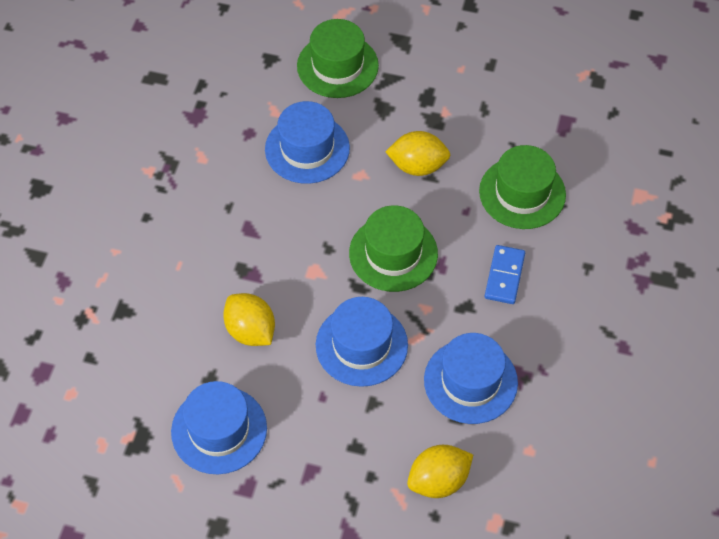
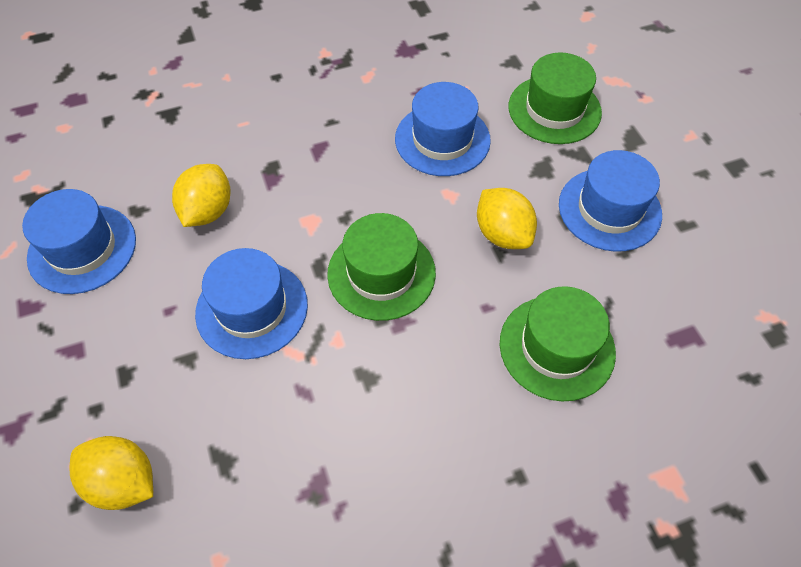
camera: 55 degrees right, 0 degrees up
(470, 381) = (273, 439): blue hat -> blue hat (609, 209)
(504, 276) = (435, 393): blue domino -> none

Work to complete
A complete answer lists every line of the listing above that holds the word "blue".

Solution to this problem
(470, 381) = (273, 439): blue hat -> blue hat (609, 209)
(504, 276) = (435, 393): blue domino -> none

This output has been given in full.